» **Your task**
Exact copy, pictures excluded: please retype the lines from the start of the material through the line containing "rotate: Pinsel (gelb)", both ends included, and nothing more.

» **Material shown**
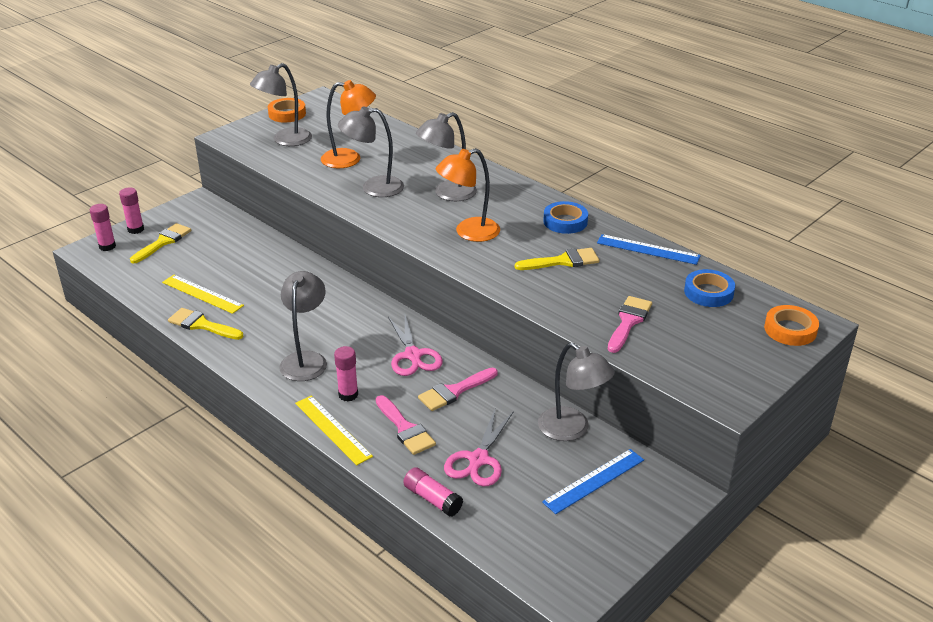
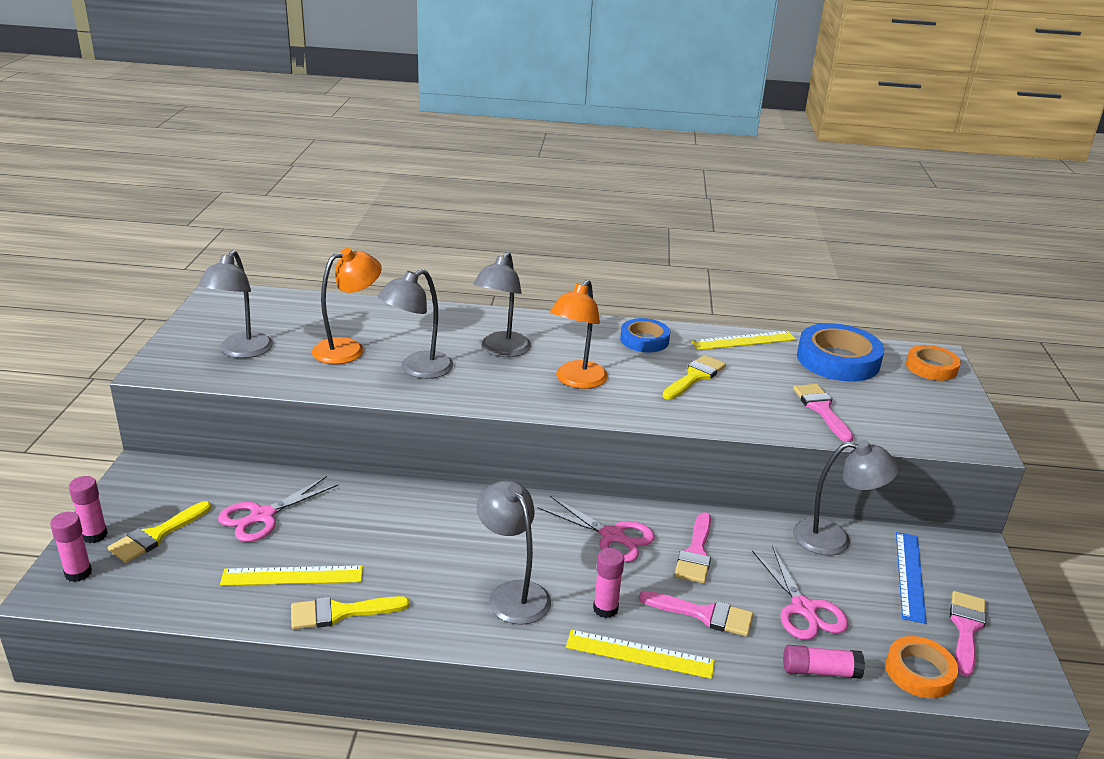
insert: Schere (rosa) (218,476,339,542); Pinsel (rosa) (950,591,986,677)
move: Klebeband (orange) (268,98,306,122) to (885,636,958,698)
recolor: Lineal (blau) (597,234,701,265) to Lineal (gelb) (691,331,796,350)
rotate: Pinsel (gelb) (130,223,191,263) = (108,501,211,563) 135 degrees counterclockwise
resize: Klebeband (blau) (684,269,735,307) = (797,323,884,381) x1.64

» **Response to the exercise**
insert: Schere (rosa) (218,476,339,542); Pinsel (rosa) (950,591,986,677)
move: Klebeband (orange) (268,98,306,122) to (885,636,958,698)
recolor: Lineal (blau) (597,234,701,265) to Lineal (gelb) (691,331,796,350)
rotate: Pinsel (gelb) (130,223,191,263) = (108,501,211,563) 135 degrees counterclockwise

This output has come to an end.